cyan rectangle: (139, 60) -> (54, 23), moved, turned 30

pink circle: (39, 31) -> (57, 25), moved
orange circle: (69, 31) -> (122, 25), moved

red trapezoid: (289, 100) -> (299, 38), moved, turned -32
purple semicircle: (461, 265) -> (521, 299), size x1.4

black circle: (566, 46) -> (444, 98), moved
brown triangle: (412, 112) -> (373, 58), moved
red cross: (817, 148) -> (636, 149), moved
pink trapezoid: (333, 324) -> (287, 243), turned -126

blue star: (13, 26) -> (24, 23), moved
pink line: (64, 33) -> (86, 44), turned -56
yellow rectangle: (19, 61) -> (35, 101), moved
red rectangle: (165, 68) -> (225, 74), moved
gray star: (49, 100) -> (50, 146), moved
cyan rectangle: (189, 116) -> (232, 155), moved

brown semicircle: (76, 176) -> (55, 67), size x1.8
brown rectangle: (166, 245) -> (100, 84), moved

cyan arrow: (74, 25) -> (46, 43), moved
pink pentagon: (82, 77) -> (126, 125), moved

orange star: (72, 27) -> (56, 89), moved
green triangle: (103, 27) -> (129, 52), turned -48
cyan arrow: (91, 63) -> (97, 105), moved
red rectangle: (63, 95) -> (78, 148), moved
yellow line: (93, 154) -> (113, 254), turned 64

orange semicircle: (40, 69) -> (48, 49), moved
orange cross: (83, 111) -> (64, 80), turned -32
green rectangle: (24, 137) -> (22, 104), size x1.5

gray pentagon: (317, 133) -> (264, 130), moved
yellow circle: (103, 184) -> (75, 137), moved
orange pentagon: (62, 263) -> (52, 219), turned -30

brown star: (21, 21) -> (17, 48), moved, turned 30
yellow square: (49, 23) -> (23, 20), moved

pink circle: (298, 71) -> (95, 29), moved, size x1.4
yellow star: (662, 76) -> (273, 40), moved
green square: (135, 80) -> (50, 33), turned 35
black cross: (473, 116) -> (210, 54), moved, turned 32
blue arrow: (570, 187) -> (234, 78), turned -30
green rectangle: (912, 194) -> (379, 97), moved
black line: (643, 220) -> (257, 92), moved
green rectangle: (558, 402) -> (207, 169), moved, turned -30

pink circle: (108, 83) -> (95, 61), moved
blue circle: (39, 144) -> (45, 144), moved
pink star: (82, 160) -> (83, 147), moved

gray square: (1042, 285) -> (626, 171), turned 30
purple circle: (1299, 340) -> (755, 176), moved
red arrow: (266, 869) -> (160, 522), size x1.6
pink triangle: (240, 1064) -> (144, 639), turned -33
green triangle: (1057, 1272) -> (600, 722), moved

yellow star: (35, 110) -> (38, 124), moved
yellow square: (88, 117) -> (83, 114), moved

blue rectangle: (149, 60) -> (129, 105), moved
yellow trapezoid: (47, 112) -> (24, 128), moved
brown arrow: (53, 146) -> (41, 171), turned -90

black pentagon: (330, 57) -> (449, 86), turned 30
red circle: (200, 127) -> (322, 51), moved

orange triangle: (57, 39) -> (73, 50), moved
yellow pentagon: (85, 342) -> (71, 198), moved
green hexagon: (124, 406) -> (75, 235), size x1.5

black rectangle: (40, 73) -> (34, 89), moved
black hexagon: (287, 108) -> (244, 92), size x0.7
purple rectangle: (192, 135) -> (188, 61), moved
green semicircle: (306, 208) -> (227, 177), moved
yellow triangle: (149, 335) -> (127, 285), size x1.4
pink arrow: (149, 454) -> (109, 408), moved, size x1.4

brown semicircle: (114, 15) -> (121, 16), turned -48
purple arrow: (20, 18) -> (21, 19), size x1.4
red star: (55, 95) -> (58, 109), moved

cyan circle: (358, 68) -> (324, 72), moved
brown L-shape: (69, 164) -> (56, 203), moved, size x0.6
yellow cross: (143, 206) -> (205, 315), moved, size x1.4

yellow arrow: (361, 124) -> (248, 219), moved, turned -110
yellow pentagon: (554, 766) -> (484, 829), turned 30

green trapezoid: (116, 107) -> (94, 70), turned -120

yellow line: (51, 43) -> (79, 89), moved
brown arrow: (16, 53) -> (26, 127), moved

- - - - -

→ **Action item**:
Output should match, line for line, the stretch of the material above from the line holding "yellow square: (88, 117) -> (83, 114), moved" through the line holding "purple rectangle: (192, 135)".

→ **Answer box**:
yellow square: (88, 117) -> (83, 114), moved

blue rectangle: (149, 60) -> (129, 105), moved
yellow trapezoid: (47, 112) -> (24, 128), moved
brown arrow: (53, 146) -> (41, 171), turned -90

black pentagon: (330, 57) -> (449, 86), turned 30
red circle: (200, 127) -> (322, 51), moved

orange triangle: (57, 39) -> (73, 50), moved
yellow pentagon: (85, 342) -> (71, 198), moved
green hexagon: (124, 406) -> (75, 235), size x1.5

black rectangle: (40, 73) -> (34, 89), moved
black hexagon: (287, 108) -> (244, 92), size x0.7
purple rectangle: (192, 135) -> (188, 61), moved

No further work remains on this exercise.